Collected data:
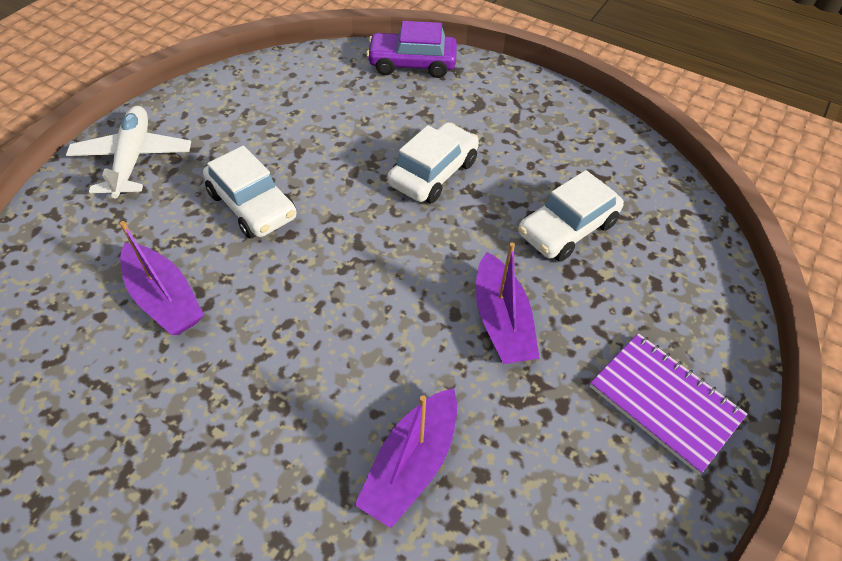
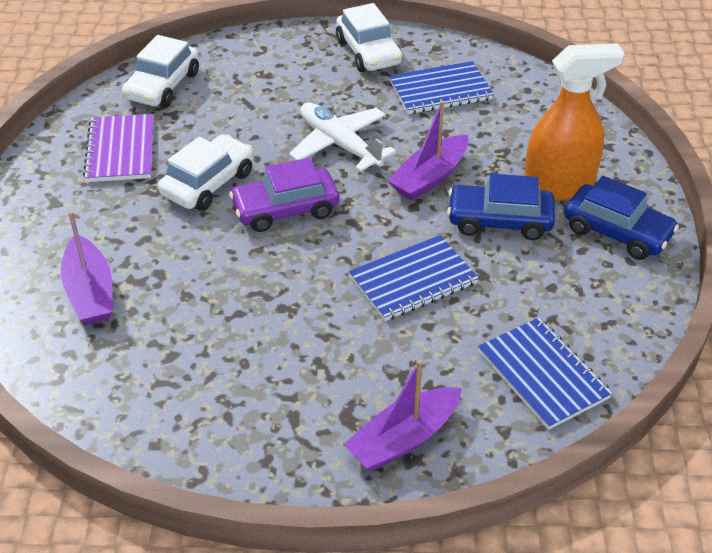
blue car: 0 -> 2
blue notebook: 0 -> 3
orange spray bottle: 0 -> 1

Assignment: Print all of the data exactly, and do not carry over any pictures.

Result of this task:
blue car: 0 -> 2
blue notebook: 0 -> 3
orange spray bottle: 0 -> 1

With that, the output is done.